◆ **WHAT TO DO**
Reproduce the top of the data verbatim, through and including the line that contains "U5 pin VCC: SCL -> +9V".

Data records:
* * *

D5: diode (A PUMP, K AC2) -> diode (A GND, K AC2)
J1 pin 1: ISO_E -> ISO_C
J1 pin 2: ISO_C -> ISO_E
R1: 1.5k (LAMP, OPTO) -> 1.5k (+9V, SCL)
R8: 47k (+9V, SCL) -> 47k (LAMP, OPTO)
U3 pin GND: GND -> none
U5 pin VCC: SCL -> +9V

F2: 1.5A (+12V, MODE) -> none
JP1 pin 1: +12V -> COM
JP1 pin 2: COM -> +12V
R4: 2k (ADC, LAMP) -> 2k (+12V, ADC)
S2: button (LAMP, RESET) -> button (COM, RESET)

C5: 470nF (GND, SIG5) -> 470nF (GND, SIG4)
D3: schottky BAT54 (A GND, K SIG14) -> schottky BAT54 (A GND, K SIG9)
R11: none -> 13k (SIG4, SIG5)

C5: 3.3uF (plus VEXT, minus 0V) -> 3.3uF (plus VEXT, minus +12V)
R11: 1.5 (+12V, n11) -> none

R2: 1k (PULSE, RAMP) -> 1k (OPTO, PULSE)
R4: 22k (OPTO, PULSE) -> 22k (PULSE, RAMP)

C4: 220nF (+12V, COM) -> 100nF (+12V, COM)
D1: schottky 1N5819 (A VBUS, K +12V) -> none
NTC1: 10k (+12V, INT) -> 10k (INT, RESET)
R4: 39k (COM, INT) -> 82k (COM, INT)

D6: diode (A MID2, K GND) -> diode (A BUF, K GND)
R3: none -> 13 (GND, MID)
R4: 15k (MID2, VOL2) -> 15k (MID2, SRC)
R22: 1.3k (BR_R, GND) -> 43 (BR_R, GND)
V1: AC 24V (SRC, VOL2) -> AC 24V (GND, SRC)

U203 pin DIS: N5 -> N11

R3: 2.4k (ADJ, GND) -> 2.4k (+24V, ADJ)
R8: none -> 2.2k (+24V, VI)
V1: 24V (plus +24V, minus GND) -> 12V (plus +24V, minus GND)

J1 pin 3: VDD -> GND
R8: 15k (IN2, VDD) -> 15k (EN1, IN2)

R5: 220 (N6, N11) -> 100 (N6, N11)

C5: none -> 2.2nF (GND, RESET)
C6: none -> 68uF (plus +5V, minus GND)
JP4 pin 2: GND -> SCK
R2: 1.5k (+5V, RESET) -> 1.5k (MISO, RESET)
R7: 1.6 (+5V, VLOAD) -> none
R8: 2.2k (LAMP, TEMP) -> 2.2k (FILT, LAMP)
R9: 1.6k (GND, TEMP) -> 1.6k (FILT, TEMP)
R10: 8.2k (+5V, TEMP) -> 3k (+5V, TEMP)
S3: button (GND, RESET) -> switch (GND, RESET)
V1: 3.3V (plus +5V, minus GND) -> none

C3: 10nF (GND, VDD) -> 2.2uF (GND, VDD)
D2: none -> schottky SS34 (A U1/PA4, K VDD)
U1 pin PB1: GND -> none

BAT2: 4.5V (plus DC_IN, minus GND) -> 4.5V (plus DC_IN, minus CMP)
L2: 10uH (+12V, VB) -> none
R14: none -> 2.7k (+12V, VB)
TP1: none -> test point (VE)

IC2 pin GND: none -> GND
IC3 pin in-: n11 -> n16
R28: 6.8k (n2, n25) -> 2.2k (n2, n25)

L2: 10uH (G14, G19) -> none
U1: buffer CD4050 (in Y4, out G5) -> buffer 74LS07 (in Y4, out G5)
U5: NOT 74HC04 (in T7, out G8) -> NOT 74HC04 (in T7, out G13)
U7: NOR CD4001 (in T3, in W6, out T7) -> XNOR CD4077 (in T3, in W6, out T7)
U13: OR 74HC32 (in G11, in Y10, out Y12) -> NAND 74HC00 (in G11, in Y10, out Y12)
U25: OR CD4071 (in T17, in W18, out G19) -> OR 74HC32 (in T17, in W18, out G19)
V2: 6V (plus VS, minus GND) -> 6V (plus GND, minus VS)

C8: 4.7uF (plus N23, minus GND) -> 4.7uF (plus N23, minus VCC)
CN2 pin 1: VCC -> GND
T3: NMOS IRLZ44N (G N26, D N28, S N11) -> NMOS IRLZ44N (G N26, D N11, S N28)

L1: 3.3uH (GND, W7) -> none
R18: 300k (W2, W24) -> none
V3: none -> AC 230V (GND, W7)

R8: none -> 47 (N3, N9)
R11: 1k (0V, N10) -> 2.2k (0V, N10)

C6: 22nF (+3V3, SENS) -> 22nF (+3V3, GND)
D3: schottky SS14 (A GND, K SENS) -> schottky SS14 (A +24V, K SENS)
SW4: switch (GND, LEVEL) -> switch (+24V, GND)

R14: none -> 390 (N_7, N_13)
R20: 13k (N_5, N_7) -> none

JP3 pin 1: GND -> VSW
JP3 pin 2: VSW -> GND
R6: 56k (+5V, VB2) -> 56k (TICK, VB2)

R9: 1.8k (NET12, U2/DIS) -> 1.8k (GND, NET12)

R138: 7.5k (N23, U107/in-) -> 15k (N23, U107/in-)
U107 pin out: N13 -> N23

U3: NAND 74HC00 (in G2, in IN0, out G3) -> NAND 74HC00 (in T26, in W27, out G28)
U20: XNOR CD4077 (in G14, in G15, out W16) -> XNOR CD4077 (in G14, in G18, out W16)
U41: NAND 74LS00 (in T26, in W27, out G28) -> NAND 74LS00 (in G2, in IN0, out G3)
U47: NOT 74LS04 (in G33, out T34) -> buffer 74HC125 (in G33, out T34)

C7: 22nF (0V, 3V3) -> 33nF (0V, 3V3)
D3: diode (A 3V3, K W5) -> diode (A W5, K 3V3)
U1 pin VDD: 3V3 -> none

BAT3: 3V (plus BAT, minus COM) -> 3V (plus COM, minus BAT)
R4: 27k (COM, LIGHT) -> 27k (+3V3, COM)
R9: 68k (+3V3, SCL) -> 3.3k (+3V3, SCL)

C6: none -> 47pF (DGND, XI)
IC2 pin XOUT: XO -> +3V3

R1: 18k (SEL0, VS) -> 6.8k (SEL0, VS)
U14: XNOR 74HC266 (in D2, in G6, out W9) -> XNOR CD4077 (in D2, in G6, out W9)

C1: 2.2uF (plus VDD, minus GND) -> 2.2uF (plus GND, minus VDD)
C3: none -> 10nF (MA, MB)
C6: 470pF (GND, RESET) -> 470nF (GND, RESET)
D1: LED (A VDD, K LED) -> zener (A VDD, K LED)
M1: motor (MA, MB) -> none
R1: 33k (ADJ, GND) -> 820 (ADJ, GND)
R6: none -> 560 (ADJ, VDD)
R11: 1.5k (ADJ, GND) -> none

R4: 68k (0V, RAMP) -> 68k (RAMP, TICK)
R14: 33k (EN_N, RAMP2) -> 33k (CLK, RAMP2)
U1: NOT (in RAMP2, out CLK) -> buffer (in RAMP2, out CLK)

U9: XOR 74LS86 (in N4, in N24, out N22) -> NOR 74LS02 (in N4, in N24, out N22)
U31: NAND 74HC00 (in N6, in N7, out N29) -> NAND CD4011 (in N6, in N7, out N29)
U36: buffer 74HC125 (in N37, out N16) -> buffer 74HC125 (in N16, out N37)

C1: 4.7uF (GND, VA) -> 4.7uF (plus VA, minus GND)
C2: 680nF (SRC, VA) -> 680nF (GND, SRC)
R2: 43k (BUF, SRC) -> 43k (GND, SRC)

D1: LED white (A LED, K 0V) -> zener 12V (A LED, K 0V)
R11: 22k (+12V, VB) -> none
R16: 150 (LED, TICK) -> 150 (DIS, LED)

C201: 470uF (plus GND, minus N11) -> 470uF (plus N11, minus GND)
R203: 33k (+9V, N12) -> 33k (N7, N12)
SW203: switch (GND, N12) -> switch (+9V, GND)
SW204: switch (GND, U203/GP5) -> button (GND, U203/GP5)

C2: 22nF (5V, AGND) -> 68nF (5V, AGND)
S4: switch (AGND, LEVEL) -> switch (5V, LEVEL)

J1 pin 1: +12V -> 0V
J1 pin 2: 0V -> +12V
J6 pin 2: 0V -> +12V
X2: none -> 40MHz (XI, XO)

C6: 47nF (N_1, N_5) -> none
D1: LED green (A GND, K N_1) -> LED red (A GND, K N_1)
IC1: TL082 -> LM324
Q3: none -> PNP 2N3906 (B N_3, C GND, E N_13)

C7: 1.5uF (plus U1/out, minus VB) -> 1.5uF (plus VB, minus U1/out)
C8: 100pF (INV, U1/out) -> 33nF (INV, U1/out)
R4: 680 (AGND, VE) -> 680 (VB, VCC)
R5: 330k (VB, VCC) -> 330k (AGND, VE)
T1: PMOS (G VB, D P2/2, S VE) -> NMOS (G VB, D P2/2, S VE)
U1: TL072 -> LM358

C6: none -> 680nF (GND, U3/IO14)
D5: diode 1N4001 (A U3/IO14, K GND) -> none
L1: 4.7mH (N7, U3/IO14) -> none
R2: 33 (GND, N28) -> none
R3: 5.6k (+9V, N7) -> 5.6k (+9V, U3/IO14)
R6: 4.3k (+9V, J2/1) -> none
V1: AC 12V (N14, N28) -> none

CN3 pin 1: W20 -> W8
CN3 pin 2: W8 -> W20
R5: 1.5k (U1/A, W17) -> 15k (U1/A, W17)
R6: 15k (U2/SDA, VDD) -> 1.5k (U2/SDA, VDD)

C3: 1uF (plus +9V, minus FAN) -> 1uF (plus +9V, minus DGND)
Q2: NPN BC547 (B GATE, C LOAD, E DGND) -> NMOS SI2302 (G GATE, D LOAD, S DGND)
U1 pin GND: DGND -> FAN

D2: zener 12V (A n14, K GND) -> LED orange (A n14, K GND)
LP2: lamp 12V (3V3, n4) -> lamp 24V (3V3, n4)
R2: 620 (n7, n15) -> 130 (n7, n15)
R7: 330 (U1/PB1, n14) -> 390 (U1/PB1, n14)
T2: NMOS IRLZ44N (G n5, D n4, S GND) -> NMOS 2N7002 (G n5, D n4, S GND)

* * *

◆ **EXERCISE ANSWER**
D5: diode (A PUMP, K AC2) -> diode (A GND, K AC2)
J1 pin 1: ISO_E -> ISO_C
J1 pin 2: ISO_C -> ISO_E
R1: 1.5k (LAMP, OPTO) -> 1.5k (+9V, SCL)
R8: 47k (+9V, SCL) -> 47k (LAMP, OPTO)
U3 pin GND: GND -> none
U5 pin VCC: SCL -> +9V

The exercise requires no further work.